(Data extracted from a collection)
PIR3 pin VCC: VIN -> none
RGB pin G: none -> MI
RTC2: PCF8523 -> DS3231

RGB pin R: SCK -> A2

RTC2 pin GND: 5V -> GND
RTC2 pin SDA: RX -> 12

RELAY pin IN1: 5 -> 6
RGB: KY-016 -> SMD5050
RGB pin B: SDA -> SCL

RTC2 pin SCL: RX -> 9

...

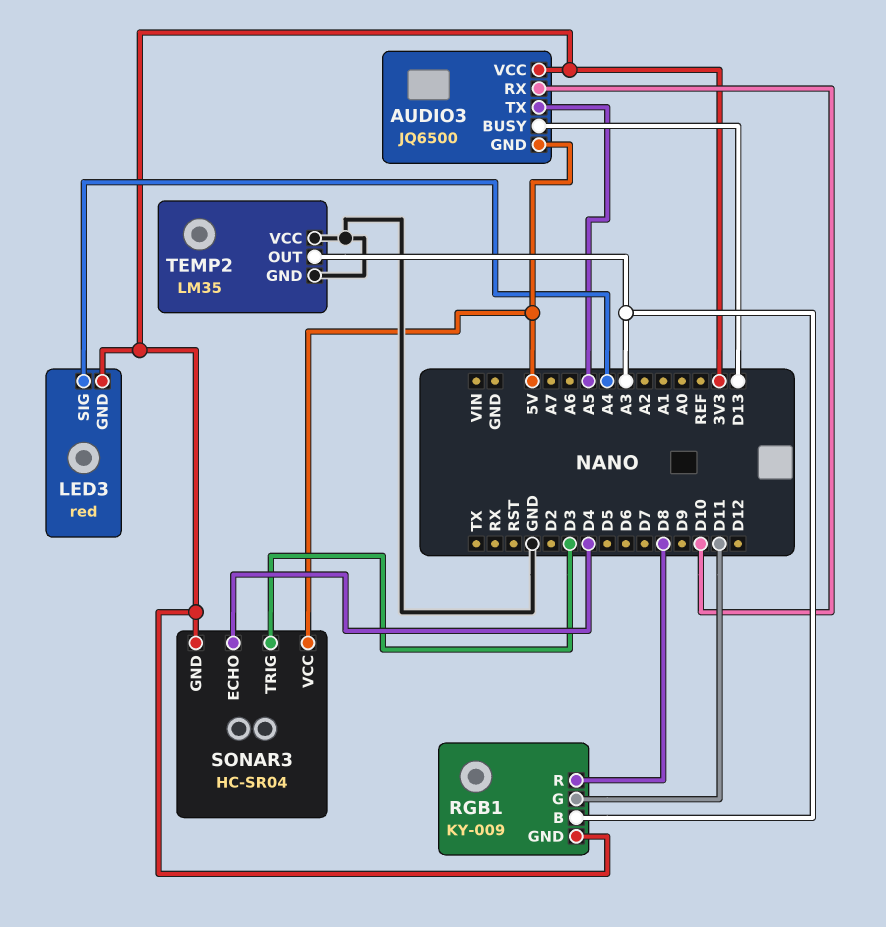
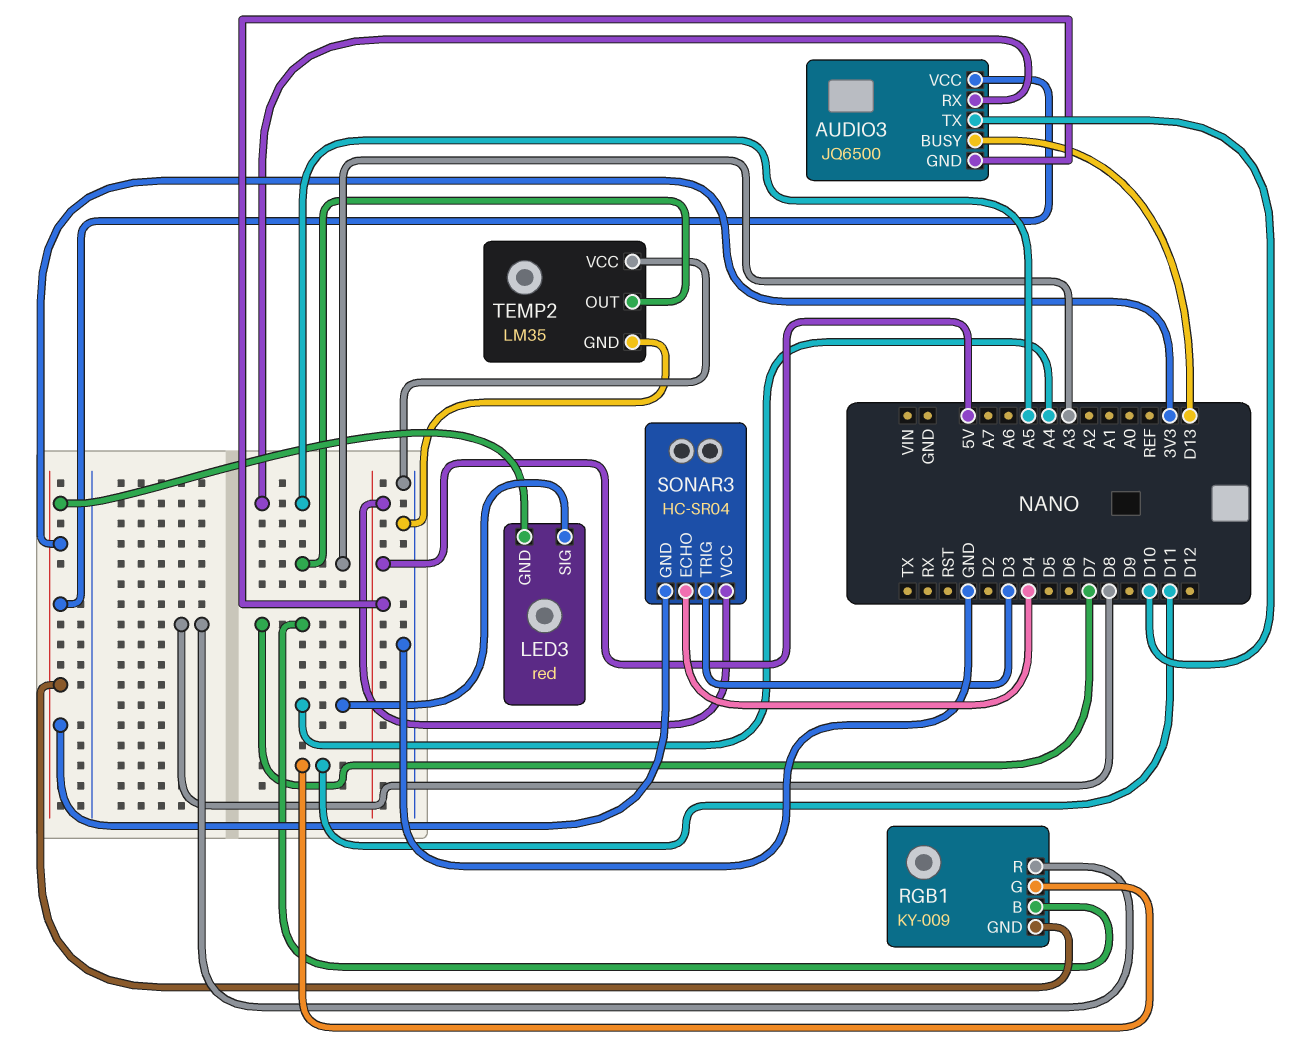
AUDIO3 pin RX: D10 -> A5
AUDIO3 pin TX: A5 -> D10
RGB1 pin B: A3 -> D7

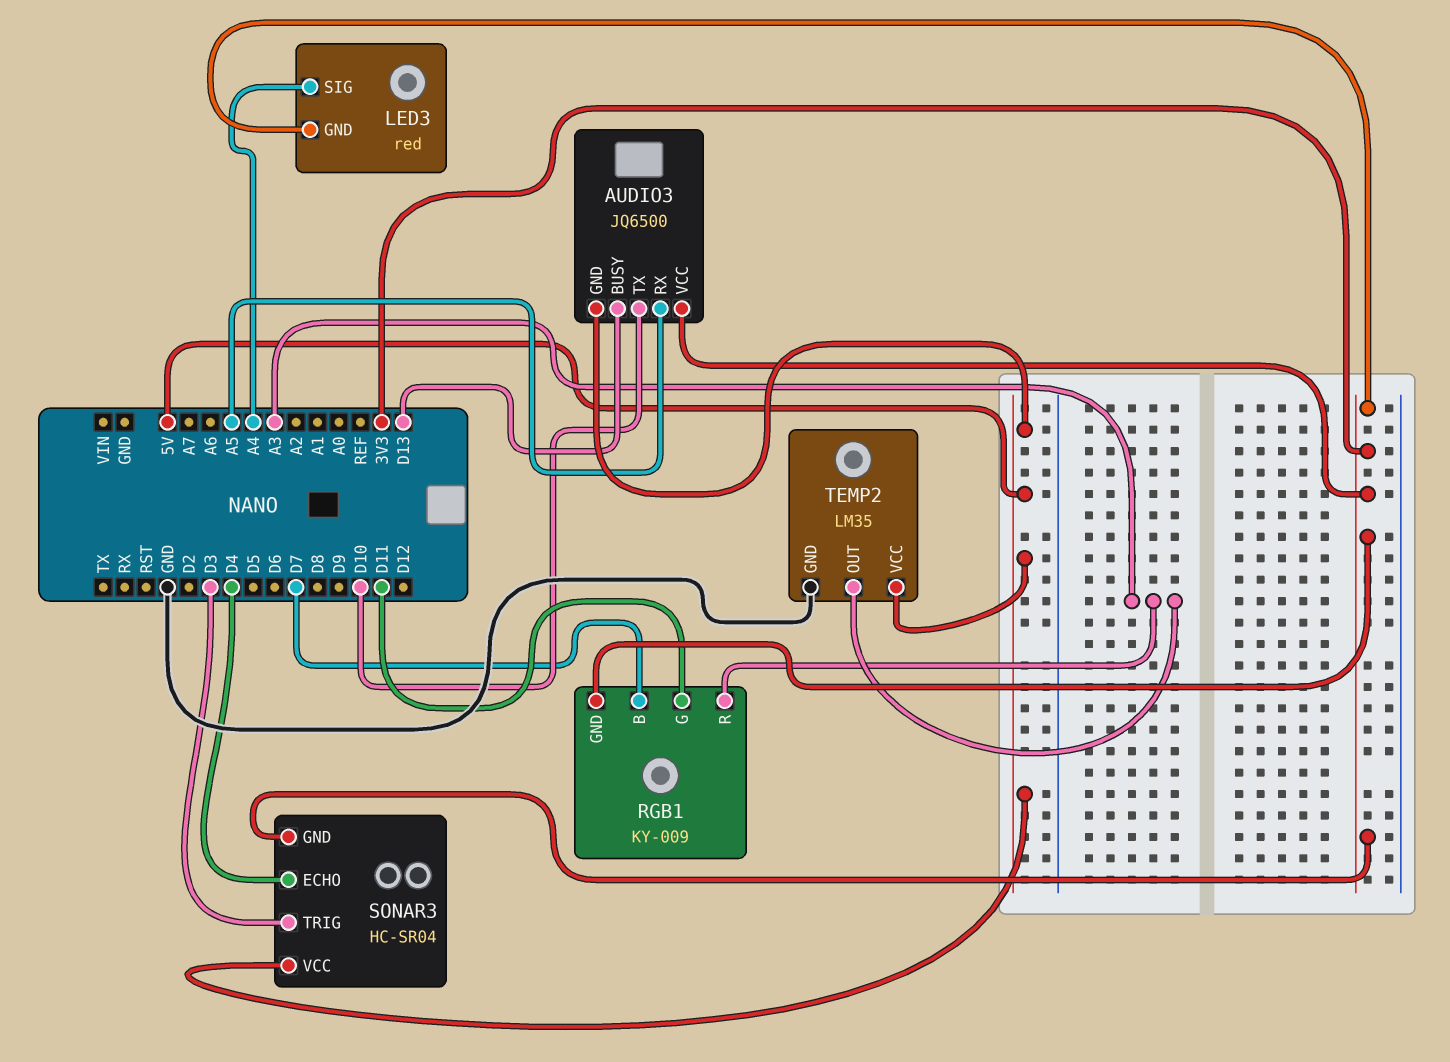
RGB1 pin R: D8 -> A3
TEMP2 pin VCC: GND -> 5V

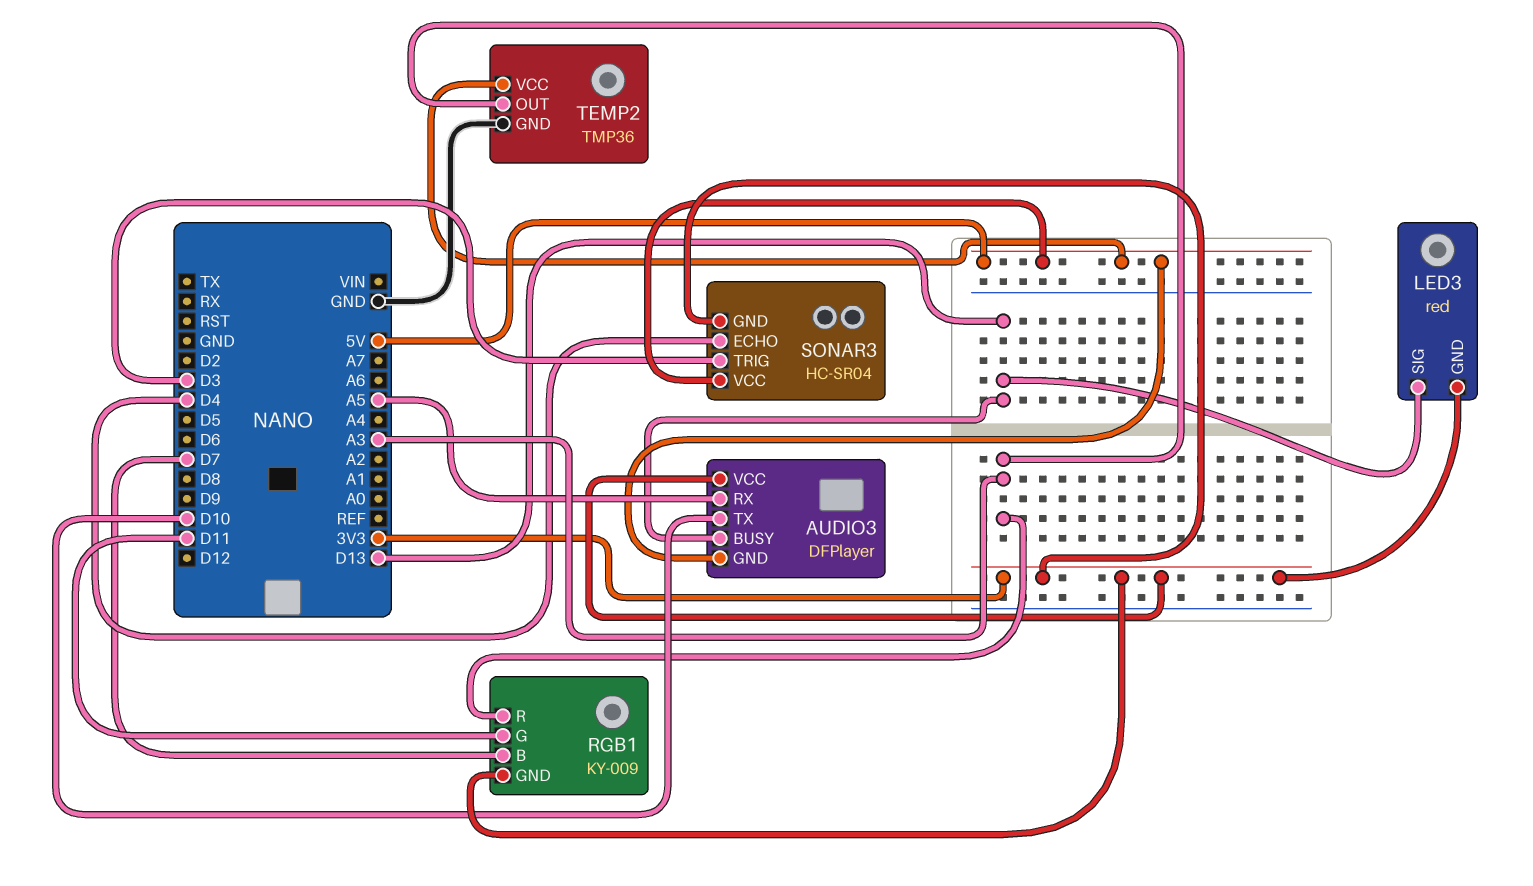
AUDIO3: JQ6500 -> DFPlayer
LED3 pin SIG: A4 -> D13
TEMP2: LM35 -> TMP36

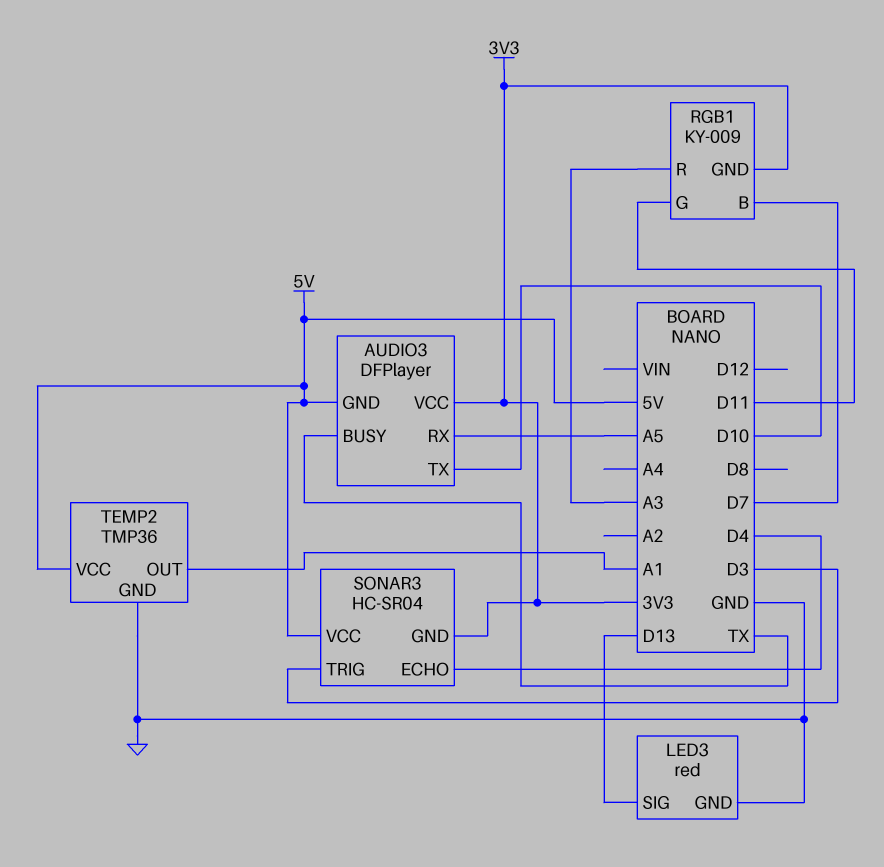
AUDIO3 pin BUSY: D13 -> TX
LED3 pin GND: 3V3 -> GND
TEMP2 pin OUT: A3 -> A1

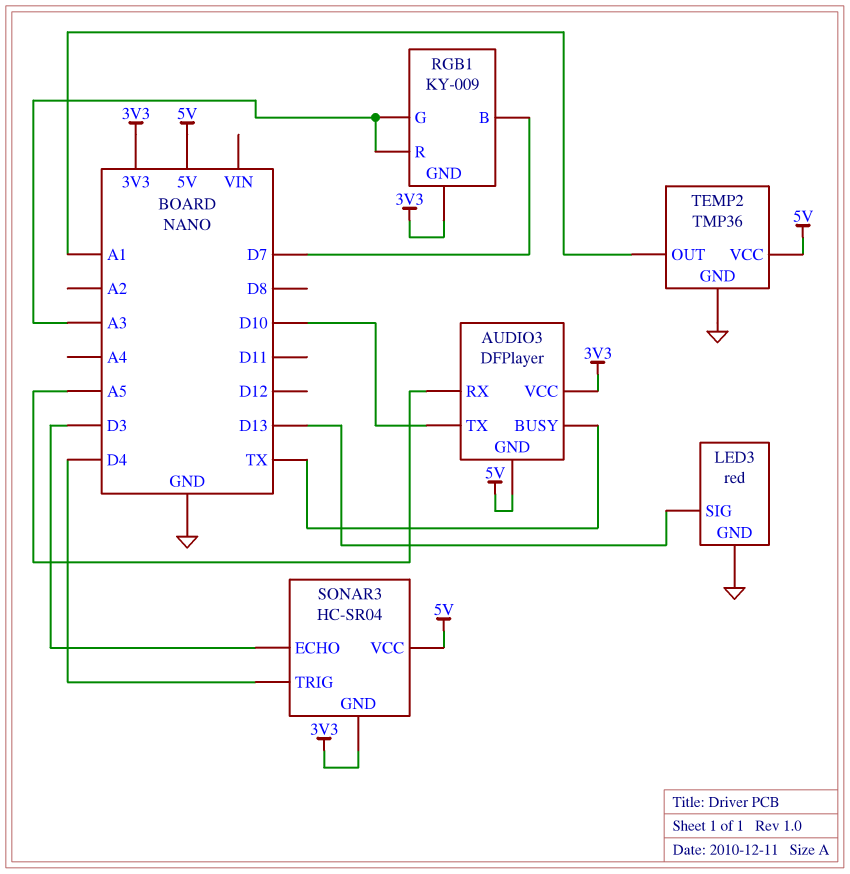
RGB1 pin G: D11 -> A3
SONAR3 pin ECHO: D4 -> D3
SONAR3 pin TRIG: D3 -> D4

▶ Task:
Reproduce only the lines above, starting at the line with "RGB1 pin G: D11 -> A3" and ending at the line with "SONAR3 pin TRIG: D3 -> D4", exactly as written.

▶ Answer section:
RGB1 pin G: D11 -> A3
SONAR3 pin ECHO: D4 -> D3
SONAR3 pin TRIG: D3 -> D4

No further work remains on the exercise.